**What you need to do:**
Could you restate word for word every line of the records below, from the first one to the one holding "C2: 330uF (GND, VBUS) -> 3300uF (GND, VBUS)"?

**Dataset content:**

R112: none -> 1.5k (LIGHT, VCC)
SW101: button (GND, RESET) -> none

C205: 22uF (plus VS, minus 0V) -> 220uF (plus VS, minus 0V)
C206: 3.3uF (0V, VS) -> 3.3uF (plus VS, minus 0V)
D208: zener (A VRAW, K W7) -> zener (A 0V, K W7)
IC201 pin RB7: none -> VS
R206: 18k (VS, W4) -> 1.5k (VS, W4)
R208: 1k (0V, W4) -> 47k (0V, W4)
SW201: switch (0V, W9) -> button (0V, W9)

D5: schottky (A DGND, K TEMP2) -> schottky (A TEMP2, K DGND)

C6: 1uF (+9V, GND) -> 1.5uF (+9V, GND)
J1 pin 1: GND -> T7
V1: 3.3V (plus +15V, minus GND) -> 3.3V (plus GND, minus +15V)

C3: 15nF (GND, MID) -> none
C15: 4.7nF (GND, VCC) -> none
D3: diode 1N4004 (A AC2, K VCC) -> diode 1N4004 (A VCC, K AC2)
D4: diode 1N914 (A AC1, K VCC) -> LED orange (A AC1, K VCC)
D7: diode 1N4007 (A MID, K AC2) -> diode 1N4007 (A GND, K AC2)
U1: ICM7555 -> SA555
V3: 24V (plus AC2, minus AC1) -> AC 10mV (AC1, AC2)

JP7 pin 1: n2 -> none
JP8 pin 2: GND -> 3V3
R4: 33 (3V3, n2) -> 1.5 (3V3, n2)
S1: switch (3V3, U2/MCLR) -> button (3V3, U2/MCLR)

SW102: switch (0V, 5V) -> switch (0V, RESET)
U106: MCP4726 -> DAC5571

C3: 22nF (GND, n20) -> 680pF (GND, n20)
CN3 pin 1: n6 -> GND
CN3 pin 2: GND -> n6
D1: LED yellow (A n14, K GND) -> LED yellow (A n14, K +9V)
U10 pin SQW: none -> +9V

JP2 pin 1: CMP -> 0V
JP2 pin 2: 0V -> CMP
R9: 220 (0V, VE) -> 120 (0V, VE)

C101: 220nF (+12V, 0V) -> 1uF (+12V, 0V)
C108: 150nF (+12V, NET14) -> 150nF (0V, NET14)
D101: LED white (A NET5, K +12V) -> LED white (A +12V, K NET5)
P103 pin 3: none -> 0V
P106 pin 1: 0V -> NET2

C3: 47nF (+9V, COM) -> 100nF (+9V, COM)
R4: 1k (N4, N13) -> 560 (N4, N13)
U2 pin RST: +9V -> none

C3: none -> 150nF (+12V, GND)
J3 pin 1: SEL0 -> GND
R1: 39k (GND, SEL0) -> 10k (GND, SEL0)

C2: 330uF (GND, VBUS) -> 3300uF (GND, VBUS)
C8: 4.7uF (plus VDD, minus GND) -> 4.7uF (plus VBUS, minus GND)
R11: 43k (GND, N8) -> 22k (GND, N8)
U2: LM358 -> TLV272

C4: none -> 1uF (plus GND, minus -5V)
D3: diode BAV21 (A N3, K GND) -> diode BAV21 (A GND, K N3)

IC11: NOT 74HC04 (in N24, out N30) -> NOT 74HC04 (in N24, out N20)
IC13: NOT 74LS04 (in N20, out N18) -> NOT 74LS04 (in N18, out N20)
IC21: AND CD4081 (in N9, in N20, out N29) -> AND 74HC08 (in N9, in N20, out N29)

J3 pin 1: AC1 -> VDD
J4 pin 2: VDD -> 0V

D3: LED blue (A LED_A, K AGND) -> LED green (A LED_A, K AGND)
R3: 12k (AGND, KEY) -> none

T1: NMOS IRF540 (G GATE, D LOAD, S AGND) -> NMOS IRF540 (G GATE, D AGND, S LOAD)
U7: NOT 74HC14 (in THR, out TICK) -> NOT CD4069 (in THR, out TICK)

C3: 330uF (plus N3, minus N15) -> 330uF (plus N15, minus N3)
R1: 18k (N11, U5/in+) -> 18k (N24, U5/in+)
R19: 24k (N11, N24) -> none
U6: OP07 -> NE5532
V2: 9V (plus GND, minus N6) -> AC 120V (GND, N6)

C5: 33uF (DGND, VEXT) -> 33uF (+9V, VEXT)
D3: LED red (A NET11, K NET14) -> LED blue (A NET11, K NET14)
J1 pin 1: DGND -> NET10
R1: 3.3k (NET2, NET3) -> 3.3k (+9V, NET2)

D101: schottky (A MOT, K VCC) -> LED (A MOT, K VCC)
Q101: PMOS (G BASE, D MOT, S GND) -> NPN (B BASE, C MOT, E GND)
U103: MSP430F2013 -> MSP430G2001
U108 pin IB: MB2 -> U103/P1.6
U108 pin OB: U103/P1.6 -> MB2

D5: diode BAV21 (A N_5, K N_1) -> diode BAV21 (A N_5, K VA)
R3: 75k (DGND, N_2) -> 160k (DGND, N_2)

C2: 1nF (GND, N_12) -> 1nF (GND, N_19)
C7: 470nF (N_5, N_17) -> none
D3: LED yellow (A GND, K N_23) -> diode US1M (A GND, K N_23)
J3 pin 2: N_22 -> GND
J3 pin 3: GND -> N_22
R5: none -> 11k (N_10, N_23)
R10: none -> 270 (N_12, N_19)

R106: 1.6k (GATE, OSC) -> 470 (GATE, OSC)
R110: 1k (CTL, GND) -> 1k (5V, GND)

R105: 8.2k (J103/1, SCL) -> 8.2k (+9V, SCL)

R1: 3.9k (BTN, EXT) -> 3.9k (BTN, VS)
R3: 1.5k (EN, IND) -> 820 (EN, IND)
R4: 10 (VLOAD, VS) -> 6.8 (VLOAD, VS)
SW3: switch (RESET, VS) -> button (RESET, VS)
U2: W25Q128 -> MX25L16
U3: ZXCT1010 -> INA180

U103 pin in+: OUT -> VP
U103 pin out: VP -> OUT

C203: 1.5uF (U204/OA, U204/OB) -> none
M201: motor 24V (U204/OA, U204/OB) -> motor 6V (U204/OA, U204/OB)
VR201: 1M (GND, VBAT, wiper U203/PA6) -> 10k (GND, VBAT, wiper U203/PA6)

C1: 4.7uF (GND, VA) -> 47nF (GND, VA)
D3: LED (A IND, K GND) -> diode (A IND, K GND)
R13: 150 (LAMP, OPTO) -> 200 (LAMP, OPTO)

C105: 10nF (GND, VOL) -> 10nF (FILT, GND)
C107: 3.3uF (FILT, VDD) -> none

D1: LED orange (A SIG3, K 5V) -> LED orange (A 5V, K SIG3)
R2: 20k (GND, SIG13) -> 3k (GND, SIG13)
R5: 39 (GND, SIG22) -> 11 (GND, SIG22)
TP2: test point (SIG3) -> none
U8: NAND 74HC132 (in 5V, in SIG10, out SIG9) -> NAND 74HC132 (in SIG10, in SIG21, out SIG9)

**Result of the exercise:**
R112: none -> 1.5k (LIGHT, VCC)
SW101: button (GND, RESET) -> none

C205: 22uF (plus VS, minus 0V) -> 220uF (plus VS, minus 0V)
C206: 3.3uF (0V, VS) -> 3.3uF (plus VS, minus 0V)
D208: zener (A VRAW, K W7) -> zener (A 0V, K W7)
IC201 pin RB7: none -> VS
R206: 18k (VS, W4) -> 1.5k (VS, W4)
R208: 1k (0V, W4) -> 47k (0V, W4)
SW201: switch (0V, W9) -> button (0V, W9)

D5: schottky (A DGND, K TEMP2) -> schottky (A TEMP2, K DGND)

C6: 1uF (+9V, GND) -> 1.5uF (+9V, GND)
J1 pin 1: GND -> T7
V1: 3.3V (plus +15V, minus GND) -> 3.3V (plus GND, minus +15V)

C3: 15nF (GND, MID) -> none
C15: 4.7nF (GND, VCC) -> none
D3: diode 1N4004 (A AC2, K VCC) -> diode 1N4004 (A VCC, K AC2)
D4: diode 1N914 (A AC1, K VCC) -> LED orange (A AC1, K VCC)
D7: diode 1N4007 (A MID, K AC2) -> diode 1N4007 (A GND, K AC2)
U1: ICM7555 -> SA555
V3: 24V (plus AC2, minus AC1) -> AC 10mV (AC1, AC2)

JP7 pin 1: n2 -> none
JP8 pin 2: GND -> 3V3
R4: 33 (3V3, n2) -> 1.5 (3V3, n2)
S1: switch (3V3, U2/MCLR) -> button (3V3, U2/MCLR)

SW102: switch (0V, 5V) -> switch (0V, RESET)
U106: MCP4726 -> DAC5571

C3: 22nF (GND, n20) -> 680pF (GND, n20)
CN3 pin 1: n6 -> GND
CN3 pin 2: GND -> n6
D1: LED yellow (A n14, K GND) -> LED yellow (A n14, K +9V)
U10 pin SQW: none -> +9V

JP2 pin 1: CMP -> 0V
JP2 pin 2: 0V -> CMP
R9: 220 (0V, VE) -> 120 (0V, VE)

C101: 220nF (+12V, 0V) -> 1uF (+12V, 0V)
C108: 150nF (+12V, NET14) -> 150nF (0V, NET14)
D101: LED white (A NET5, K +12V) -> LED white (A +12V, K NET5)
P103 pin 3: none -> 0V
P106 pin 1: 0V -> NET2

C3: 47nF (+9V, COM) -> 100nF (+9V, COM)
R4: 1k (N4, N13) -> 560 (N4, N13)
U2 pin RST: +9V -> none

C3: none -> 150nF (+12V, GND)
J3 pin 1: SEL0 -> GND
R1: 39k (GND, SEL0) -> 10k (GND, SEL0)

C2: 330uF (GND, VBUS) -> 3300uF (GND, VBUS)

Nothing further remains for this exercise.